RECORDS PROVIDED ->
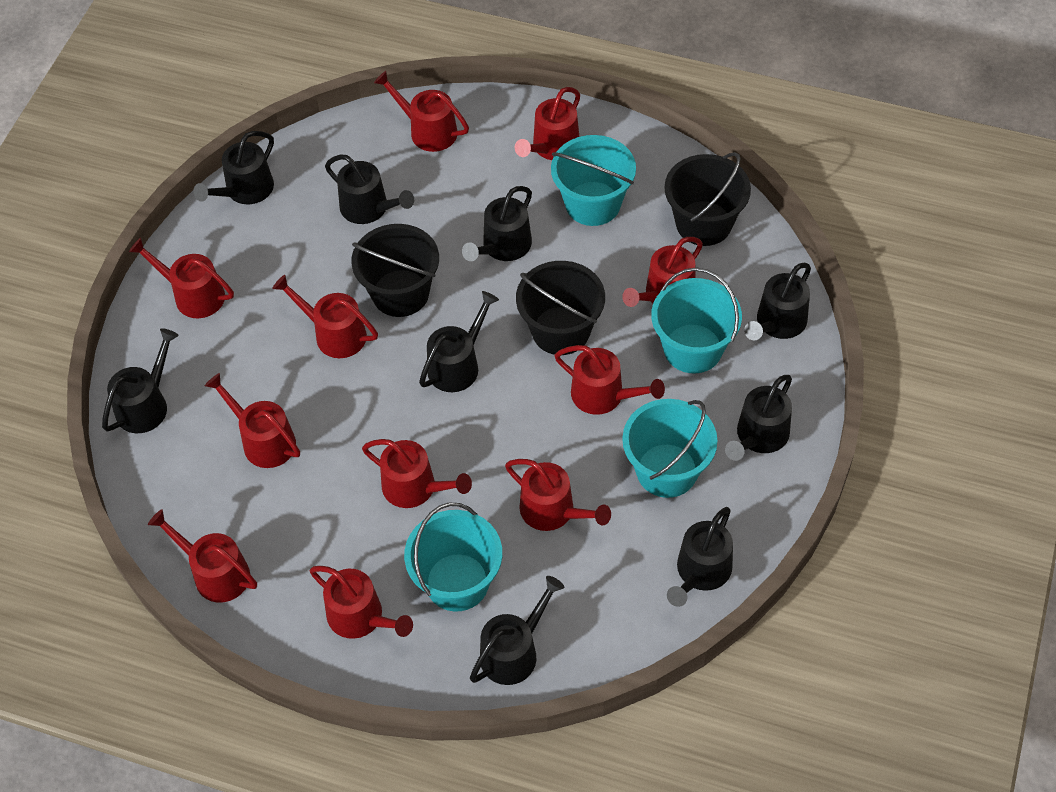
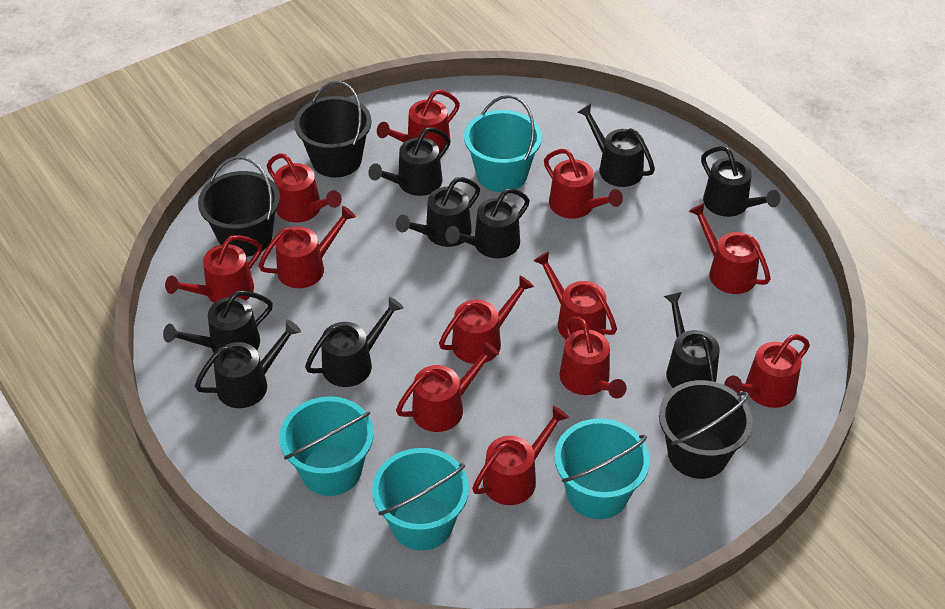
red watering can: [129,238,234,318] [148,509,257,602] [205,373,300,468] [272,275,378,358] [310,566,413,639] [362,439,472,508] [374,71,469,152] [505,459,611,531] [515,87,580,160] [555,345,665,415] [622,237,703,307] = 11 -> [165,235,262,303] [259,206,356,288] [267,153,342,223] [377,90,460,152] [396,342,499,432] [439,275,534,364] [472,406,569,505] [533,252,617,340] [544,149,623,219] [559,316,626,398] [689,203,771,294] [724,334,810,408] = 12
---
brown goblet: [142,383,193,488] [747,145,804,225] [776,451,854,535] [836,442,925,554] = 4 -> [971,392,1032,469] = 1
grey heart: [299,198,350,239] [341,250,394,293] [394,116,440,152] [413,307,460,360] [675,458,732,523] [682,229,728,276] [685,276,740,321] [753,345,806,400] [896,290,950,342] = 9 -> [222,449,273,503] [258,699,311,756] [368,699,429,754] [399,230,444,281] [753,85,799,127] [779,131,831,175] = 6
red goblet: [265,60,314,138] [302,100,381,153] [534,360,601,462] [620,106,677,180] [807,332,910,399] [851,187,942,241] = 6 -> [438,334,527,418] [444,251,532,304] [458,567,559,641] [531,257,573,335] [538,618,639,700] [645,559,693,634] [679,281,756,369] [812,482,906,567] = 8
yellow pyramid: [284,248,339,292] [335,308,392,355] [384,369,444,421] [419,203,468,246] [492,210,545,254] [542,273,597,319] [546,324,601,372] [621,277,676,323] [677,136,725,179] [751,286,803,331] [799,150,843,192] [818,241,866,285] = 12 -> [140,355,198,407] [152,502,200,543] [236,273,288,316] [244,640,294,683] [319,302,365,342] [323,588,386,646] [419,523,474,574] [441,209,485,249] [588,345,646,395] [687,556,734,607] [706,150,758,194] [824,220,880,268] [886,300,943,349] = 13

WORK INSTRUCTION -> Look for the word "goblet" in the records above, count the lines that hold it, and give only that number.

ANSWER TO THIS TASK -> 2